[Start of section]
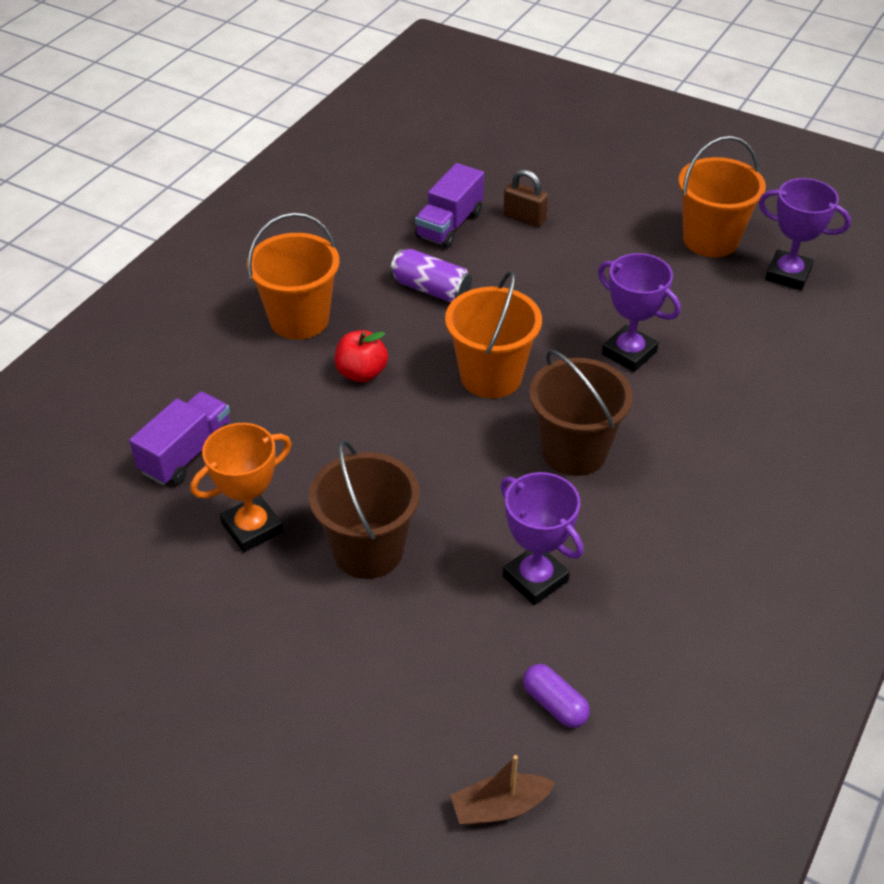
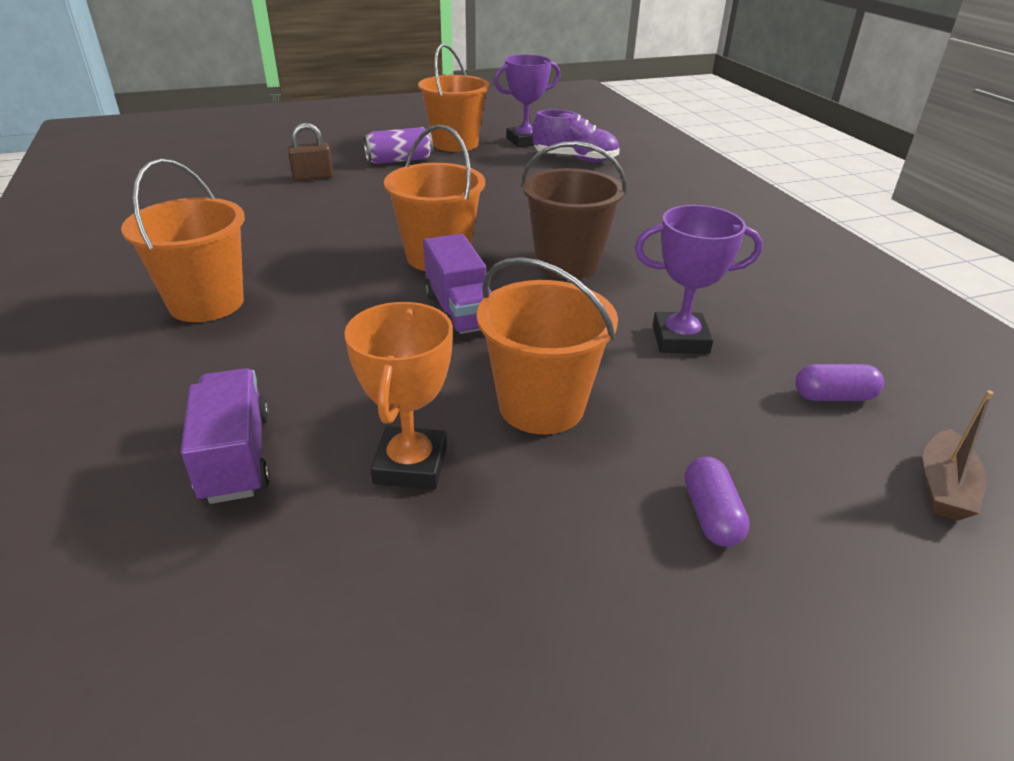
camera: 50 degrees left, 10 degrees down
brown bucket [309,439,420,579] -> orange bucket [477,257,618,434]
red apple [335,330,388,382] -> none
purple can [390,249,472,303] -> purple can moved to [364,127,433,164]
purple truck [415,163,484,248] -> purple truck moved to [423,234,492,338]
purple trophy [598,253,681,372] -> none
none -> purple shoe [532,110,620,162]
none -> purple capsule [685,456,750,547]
[End of section]
[Start of section]
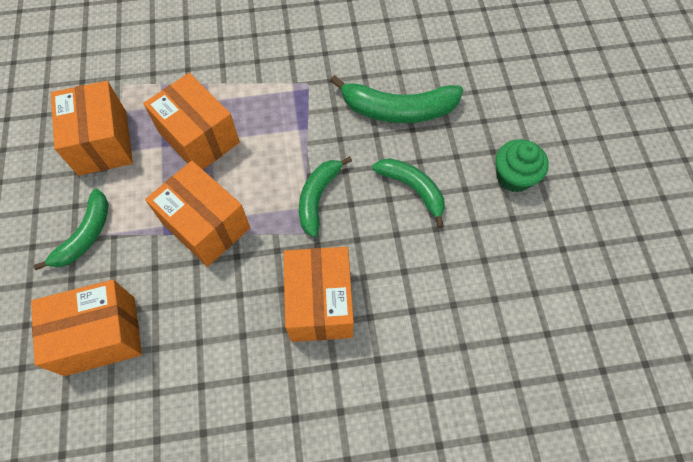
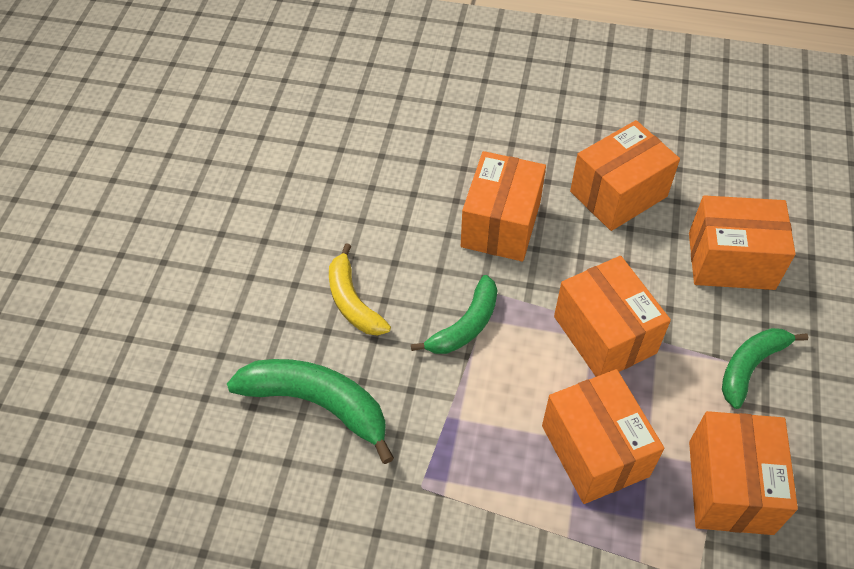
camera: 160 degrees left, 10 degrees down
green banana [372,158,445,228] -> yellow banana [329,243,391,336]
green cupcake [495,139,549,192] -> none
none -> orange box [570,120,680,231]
[End of section]
*PROMPT*
Extract exactly and only the lines above from the line containing "camera: 50 degrees left, 10 degrees down" through the line containing "none -> purple capsule [685,456,750,547]", both end lines included.

*FINAL ANSWER*
camera: 50 degrees left, 10 degrees down
brown bucket [309,439,420,579] -> orange bucket [477,257,618,434]
red apple [335,330,388,382] -> none
purple can [390,249,472,303] -> purple can moved to [364,127,433,164]
purple truck [415,163,484,248] -> purple truck moved to [423,234,492,338]
purple trophy [598,253,681,372] -> none
none -> purple shoe [532,110,620,162]
none -> purple capsule [685,456,750,547]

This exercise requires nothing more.